Line by line, set down the following material again exactly.

PROVIDED MATERIAL ->
*** Block opens ***

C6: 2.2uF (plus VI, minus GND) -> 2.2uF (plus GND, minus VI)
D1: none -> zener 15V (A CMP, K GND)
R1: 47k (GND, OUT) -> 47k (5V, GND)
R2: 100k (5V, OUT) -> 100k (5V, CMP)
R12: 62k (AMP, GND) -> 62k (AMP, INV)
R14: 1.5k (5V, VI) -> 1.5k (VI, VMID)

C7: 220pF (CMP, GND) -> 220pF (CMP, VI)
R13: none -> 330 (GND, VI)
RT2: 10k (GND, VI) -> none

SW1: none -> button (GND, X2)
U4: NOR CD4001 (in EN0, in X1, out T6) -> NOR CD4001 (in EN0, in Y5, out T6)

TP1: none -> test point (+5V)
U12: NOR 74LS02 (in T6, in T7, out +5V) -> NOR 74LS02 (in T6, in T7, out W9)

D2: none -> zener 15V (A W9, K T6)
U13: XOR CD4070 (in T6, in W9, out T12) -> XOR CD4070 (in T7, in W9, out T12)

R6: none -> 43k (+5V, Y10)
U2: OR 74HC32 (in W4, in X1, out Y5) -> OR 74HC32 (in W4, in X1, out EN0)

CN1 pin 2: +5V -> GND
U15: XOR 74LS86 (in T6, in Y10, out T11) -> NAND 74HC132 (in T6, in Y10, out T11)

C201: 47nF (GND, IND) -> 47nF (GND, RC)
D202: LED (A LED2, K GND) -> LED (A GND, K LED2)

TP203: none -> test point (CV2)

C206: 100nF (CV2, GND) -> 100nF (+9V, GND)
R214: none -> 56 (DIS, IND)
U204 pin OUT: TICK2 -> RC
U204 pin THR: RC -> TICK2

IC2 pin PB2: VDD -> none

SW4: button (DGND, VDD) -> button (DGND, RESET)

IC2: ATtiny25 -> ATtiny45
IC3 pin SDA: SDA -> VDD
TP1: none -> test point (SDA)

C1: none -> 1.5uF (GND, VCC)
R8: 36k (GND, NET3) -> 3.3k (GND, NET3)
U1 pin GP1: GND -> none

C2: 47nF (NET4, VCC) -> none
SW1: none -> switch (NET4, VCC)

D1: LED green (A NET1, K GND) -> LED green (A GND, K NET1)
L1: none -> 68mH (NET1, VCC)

*** Block closes ***

TASK RESULT ->
C6: 2.2uF (plus VI, minus GND) -> 2.2uF (plus GND, minus VI)
D1: none -> zener 15V (A CMP, K GND)
R1: 47k (GND, OUT) -> 47k (5V, GND)
R2: 100k (5V, OUT) -> 100k (5V, CMP)
R12: 62k (AMP, GND) -> 62k (AMP, INV)
R14: 1.5k (5V, VI) -> 1.5k (VI, VMID)

C7: 220pF (CMP, GND) -> 220pF (CMP, VI)
R13: none -> 330 (GND, VI)
RT2: 10k (GND, VI) -> none

SW1: none -> button (GND, X2)
U4: NOR CD4001 (in EN0, in X1, out T6) -> NOR CD4001 (in EN0, in Y5, out T6)

TP1: none -> test point (+5V)
U12: NOR 74LS02 (in T6, in T7, out +5V) -> NOR 74LS02 (in T6, in T7, out W9)

D2: none -> zener 15V (A W9, K T6)
U13: XOR CD4070 (in T6, in W9, out T12) -> XOR CD4070 (in T7, in W9, out T12)

R6: none -> 43k (+5V, Y10)
U2: OR 74HC32 (in W4, in X1, out Y5) -> OR 74HC32 (in W4, in X1, out EN0)

CN1 pin 2: +5V -> GND
U15: XOR 74LS86 (in T6, in Y10, out T11) -> NAND 74HC132 (in T6, in Y10, out T11)

C201: 47nF (GND, IND) -> 47nF (GND, RC)
D202: LED (A LED2, K GND) -> LED (A GND, K LED2)

TP203: none -> test point (CV2)

C206: 100nF (CV2, GND) -> 100nF (+9V, GND)
R214: none -> 56 (DIS, IND)
U204 pin OUT: TICK2 -> RC
U204 pin THR: RC -> TICK2

IC2 pin PB2: VDD -> none

SW4: button (DGND, VDD) -> button (DGND, RESET)

IC2: ATtiny25 -> ATtiny45
IC3 pin SDA: SDA -> VDD
TP1: none -> test point (SDA)

C1: none -> 1.5uF (GND, VCC)
R8: 36k (GND, NET3) -> 3.3k (GND, NET3)
U1 pin GP1: GND -> none

C2: 47nF (NET4, VCC) -> none
SW1: none -> switch (NET4, VCC)

D1: LED green (A NET1, K GND) -> LED green (A GND, K NET1)
L1: none -> 68mH (NET1, VCC)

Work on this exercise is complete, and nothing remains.